Object matching data:

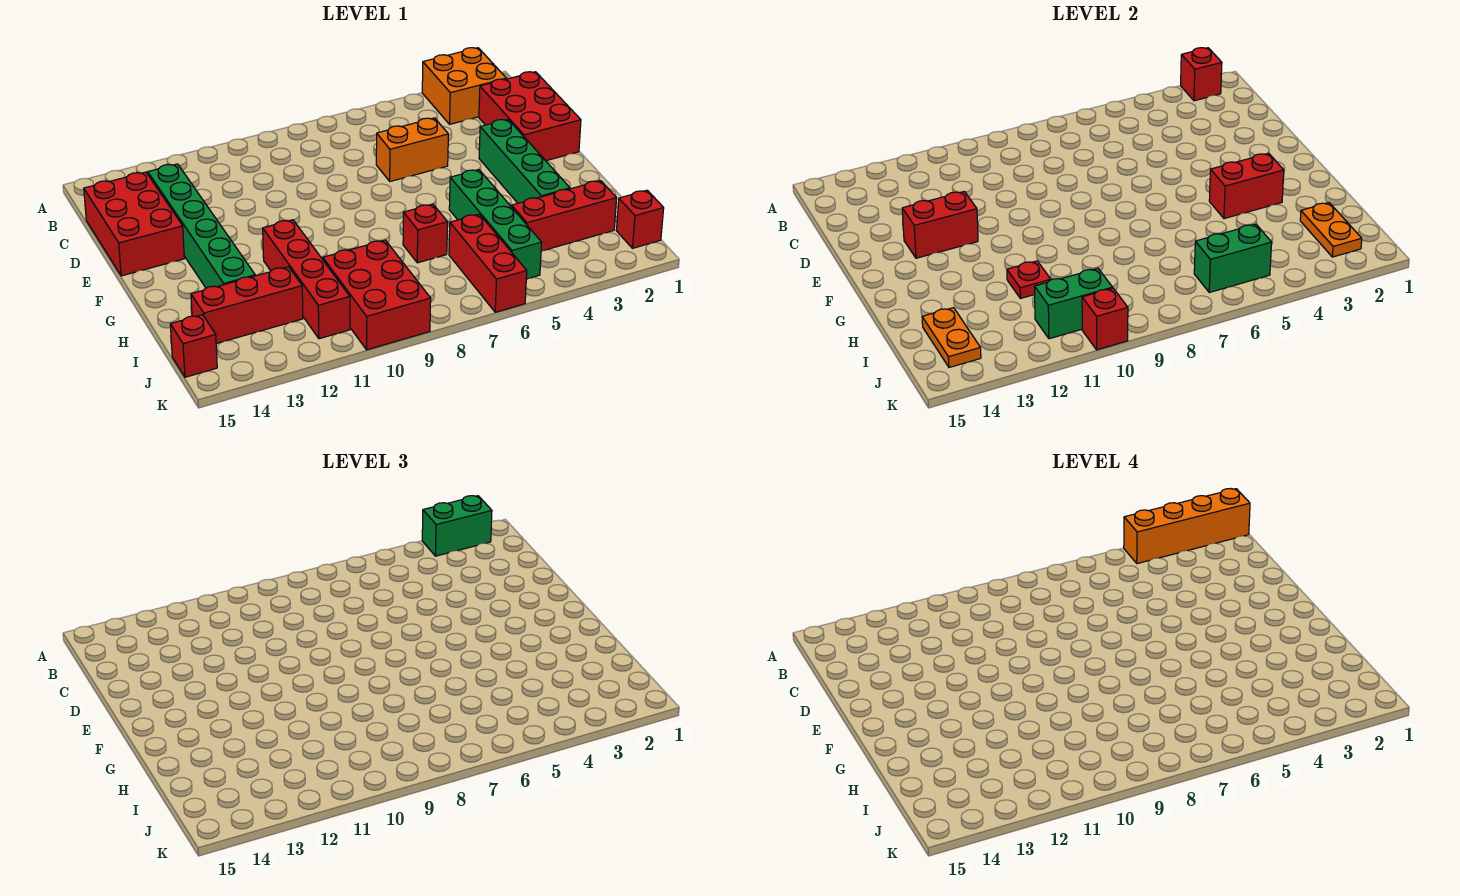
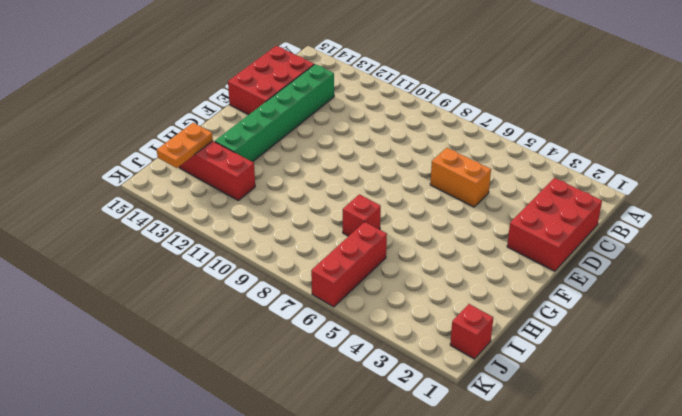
none -> orange brick A2:B3 level 1
none -> green brick E3:H3 level 1
none -> green brick G5:J5 level 1

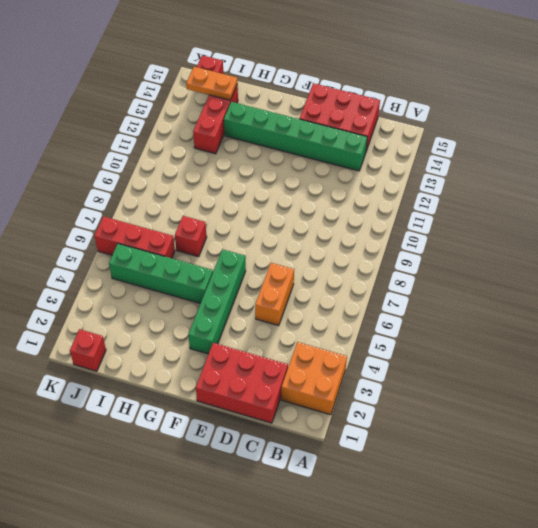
green brick F3:F6 level 1 -> green brick E3:H3 level 1
none -> red brick G11:J11 level 1
none -> red brick I2:I4 level 1
none -> red brick I9:K10 level 1

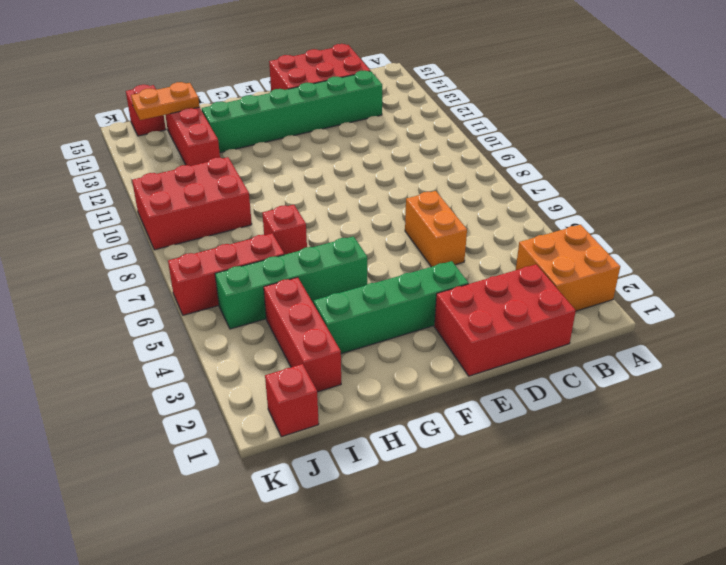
none -> red brick G11:J11 level 1
none -> red brick A2 level 2
none -> red brick E12:E13 level 2

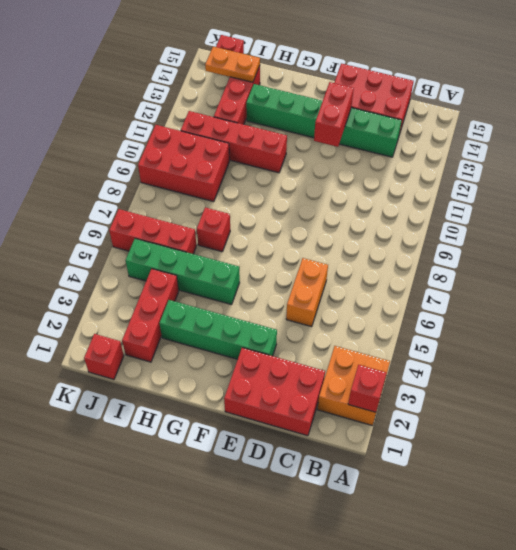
none -> red brick G3:G4 level 2
none -> red plate H11 level 2
none -> orange plate I2:J2 level 2

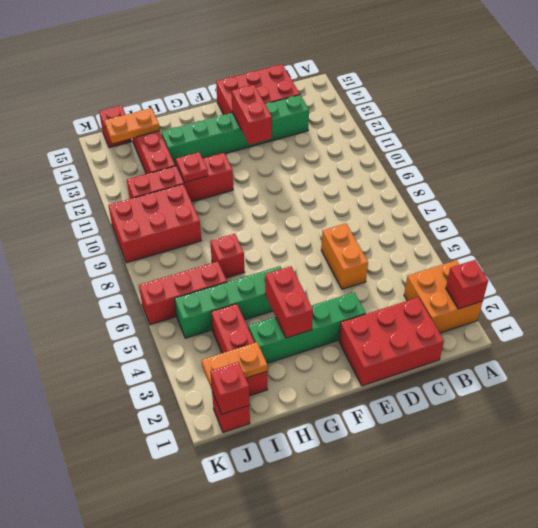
red brick J1 level 2 -> red brick K10 level 2
none -> green brick J5:J6 level 2
none -> green brick J10:J11 level 2
none -> green brick A2:A3 level 3

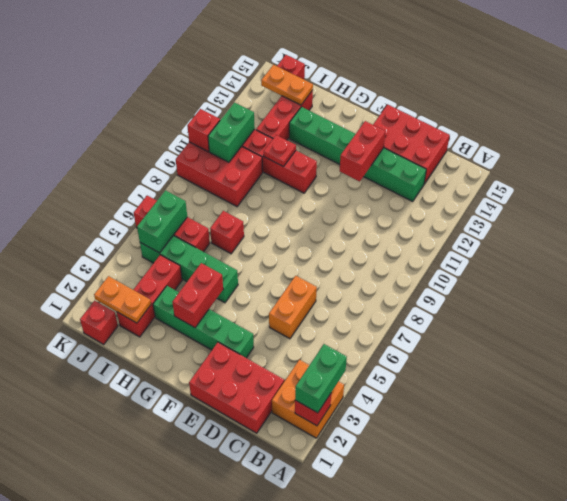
none -> orange brick A1:A4 level 4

What needs to be done: Copy every line of the data where "orange" is found.

Task output:
none -> orange brick A2:B3 level 1
none -> orange plate I2:J2 level 2
none -> orange brick A1:A4 level 4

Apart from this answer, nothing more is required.